◆ Prompt
Every record must come back unchanged, apart from the pictures, which are dropped.

--------------------------------

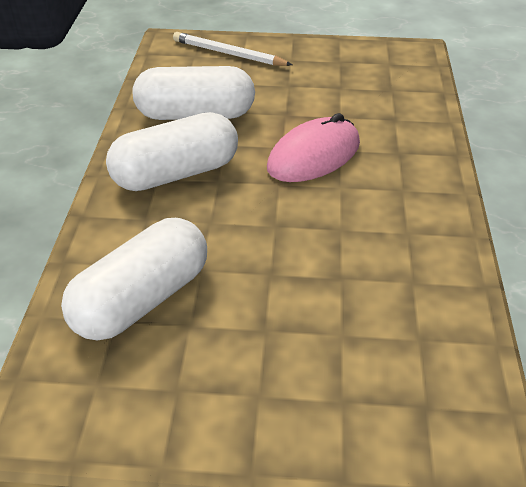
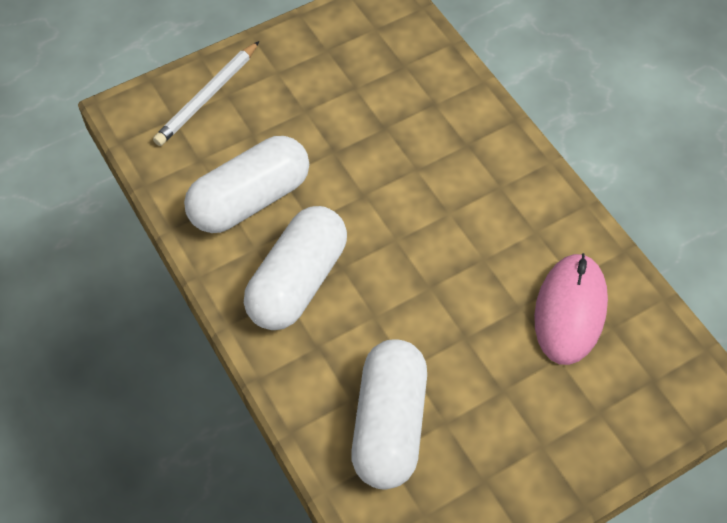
camera: 35 degrees left, 15 degrees up
white pencil [173,32,292,66] -> white pencil turned 45 degrees counterclockwise [153,41,259,146]
pink mouse [267,113,360,182] -> pink mouse moved to [534,253,608,365]

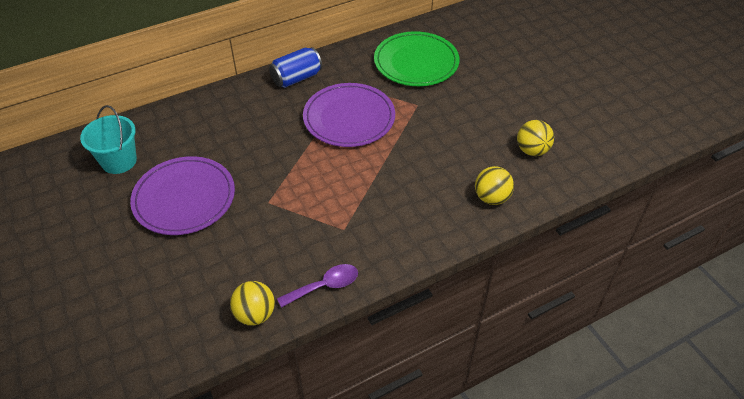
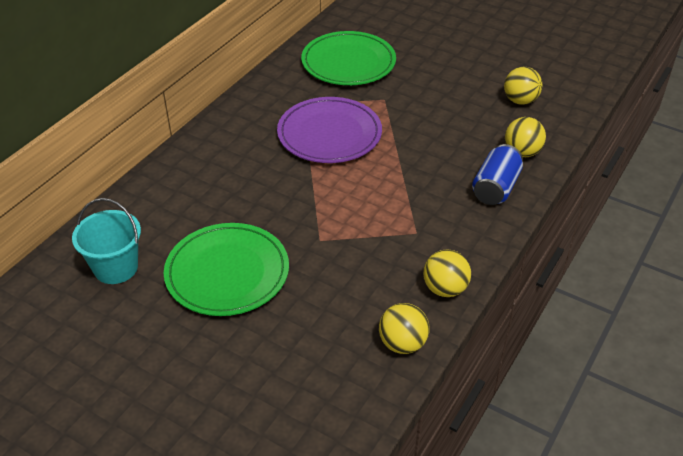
camera: 30 degrees left, 5 degrees down
purple plate [130,156,235,235] -> green plate [164,223,289,316]
blue can [269,47,322,88] -> blue can moved to [472,144,523,205]
purple spoon [277,264,358,308] -> yellow ball [423,249,471,297]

--------------------------------

◆ Problem solution
camera: 35 degrees left, 15 degrees up
white pencil [173,32,292,66] -> white pencil turned 45 degrees counterclockwise [153,41,259,146]
pink mouse [267,113,360,182] -> pink mouse moved to [534,253,608,365]

camera: 30 degrees left, 5 degrees down
purple plate [130,156,235,235] -> green plate [164,223,289,316]
blue can [269,47,322,88] -> blue can moved to [472,144,523,205]
purple spoon [277,264,358,308] -> yellow ball [423,249,471,297]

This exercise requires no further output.